Provided material:
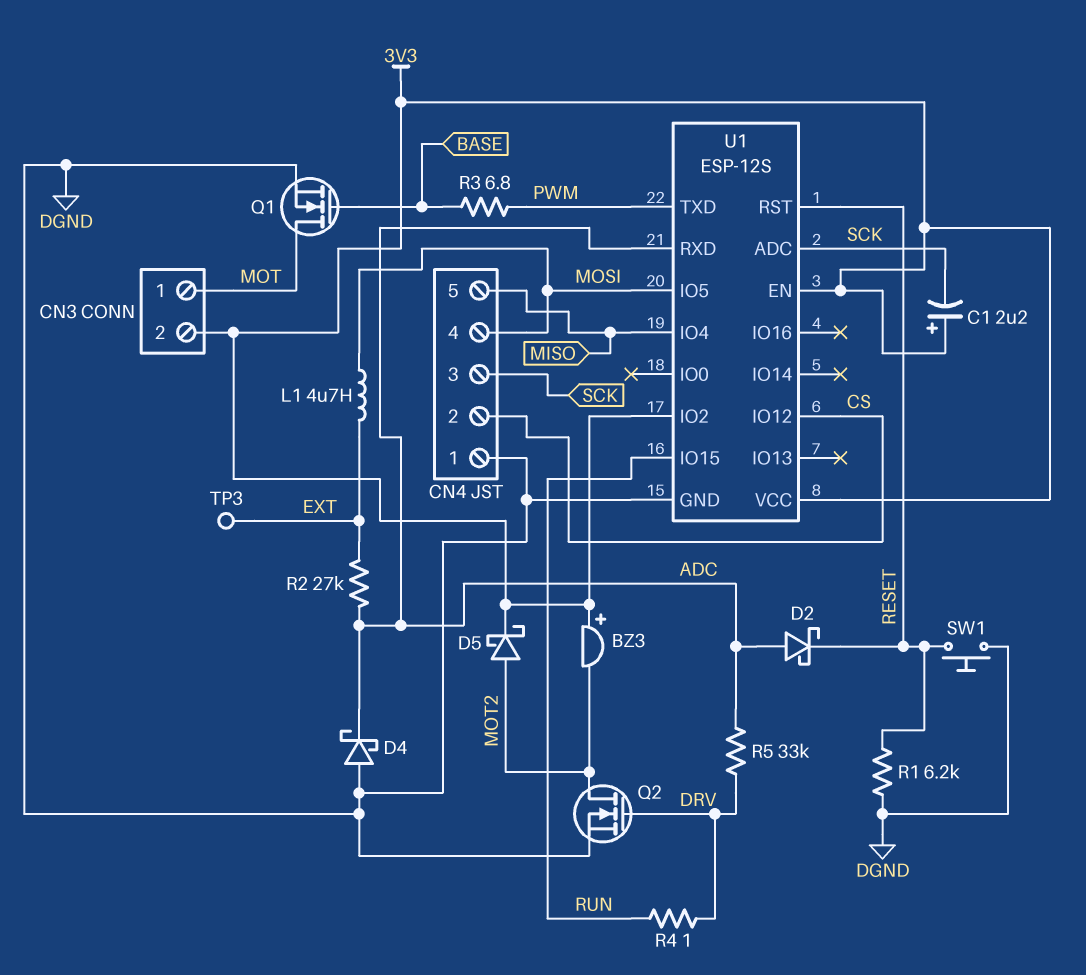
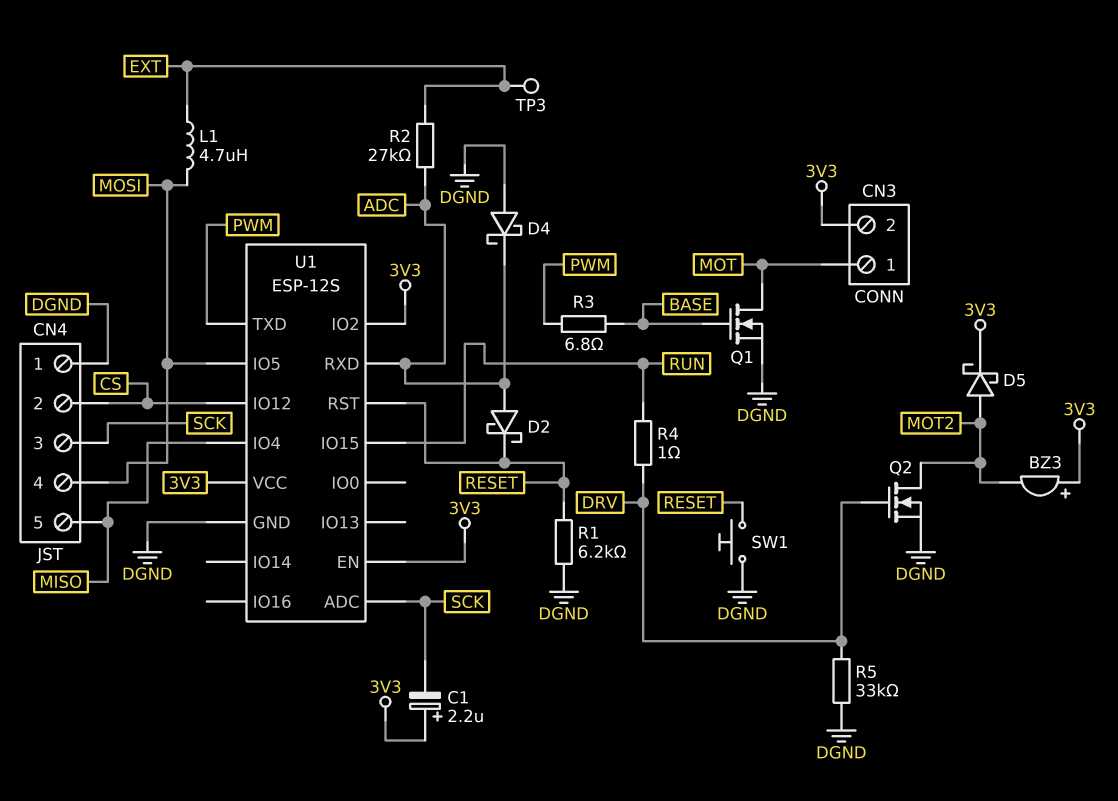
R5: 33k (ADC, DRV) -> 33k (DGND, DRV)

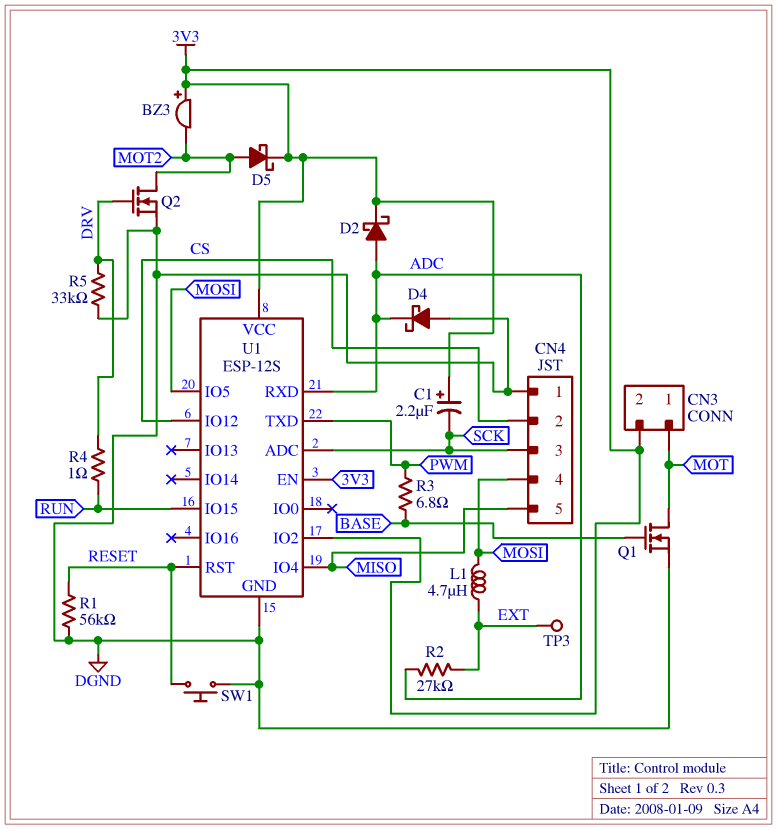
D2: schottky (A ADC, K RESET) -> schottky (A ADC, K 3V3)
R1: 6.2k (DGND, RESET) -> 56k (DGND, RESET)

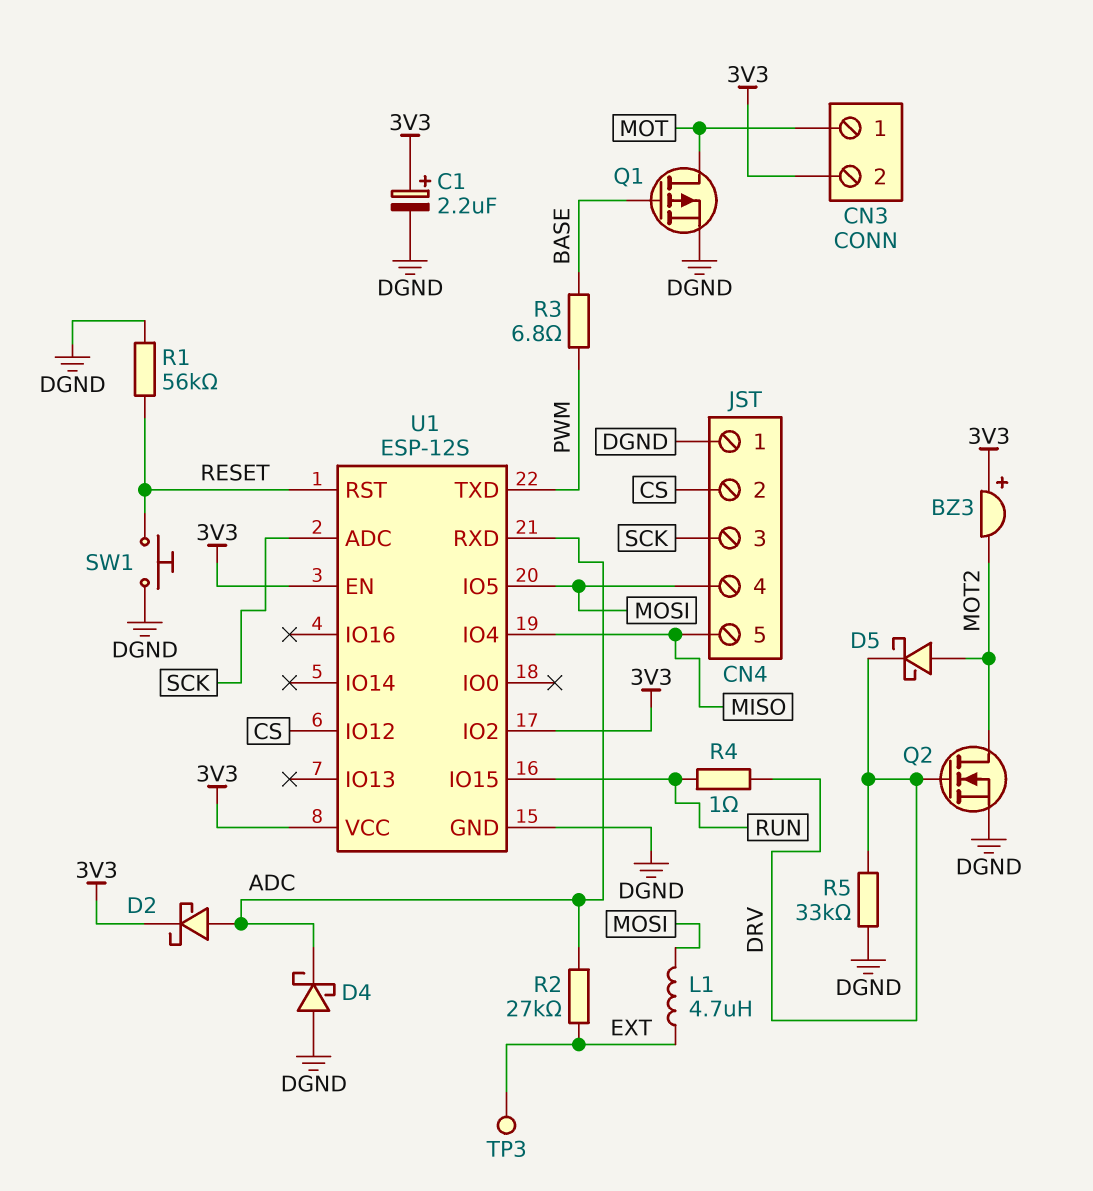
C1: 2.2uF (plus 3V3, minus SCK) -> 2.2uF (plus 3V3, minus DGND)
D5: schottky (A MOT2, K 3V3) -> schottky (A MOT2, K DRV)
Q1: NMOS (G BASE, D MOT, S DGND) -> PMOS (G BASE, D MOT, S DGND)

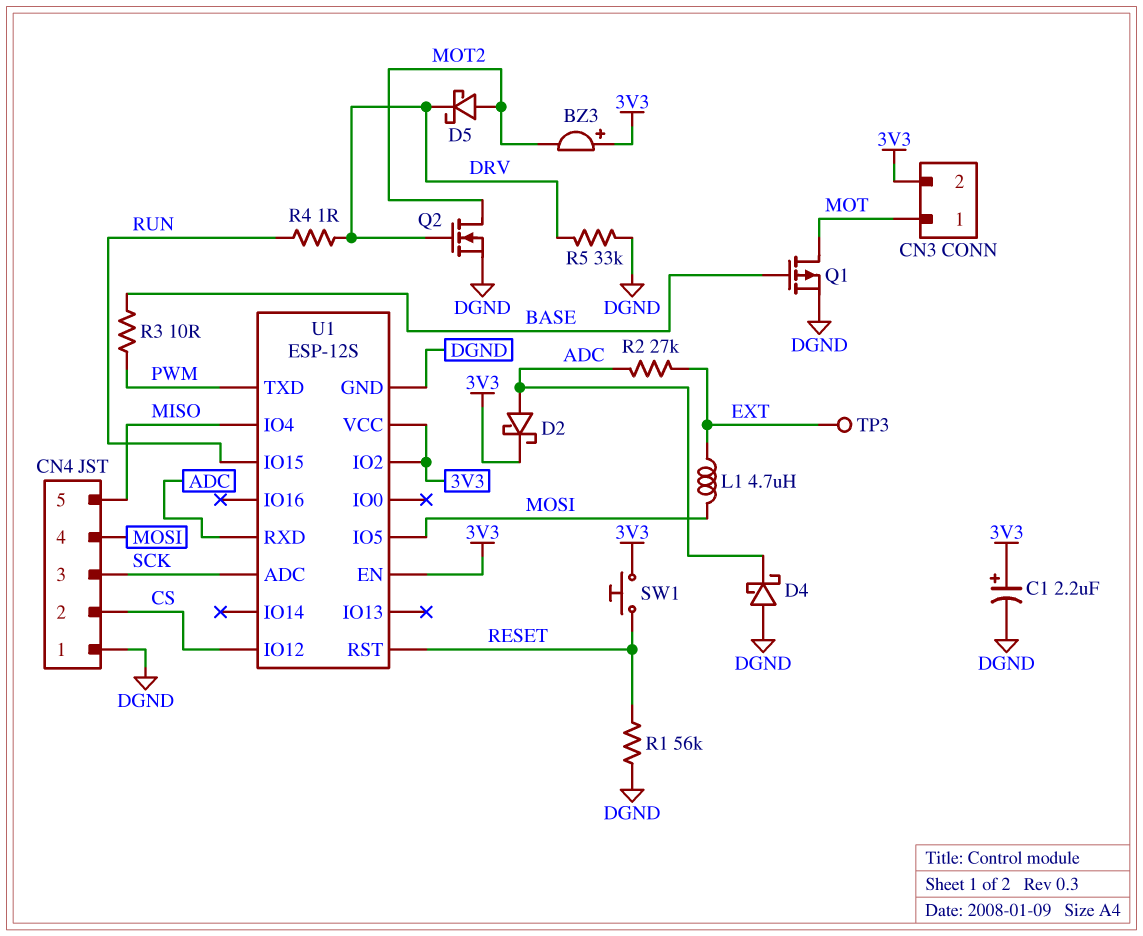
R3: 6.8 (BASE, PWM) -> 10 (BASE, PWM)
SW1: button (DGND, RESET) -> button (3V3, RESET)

...

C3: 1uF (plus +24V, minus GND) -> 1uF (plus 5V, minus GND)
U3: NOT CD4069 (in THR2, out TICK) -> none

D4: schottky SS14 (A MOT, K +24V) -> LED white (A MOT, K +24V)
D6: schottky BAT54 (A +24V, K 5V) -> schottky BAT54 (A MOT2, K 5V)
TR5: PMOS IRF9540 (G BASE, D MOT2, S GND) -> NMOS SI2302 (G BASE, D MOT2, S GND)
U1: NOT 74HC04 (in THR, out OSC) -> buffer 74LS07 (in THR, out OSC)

Work instructions: Show me every line in the data above that includes "NMOS".

Answer to the problem:
Q1: NMOS (G BASE, D MOT, S DGND) -> PMOS (G BASE, D MOT, S DGND)
TR5: PMOS IRF9540 (G BASE, D MOT2, S GND) -> NMOS SI2302 (G BASE, D MOT2, S GND)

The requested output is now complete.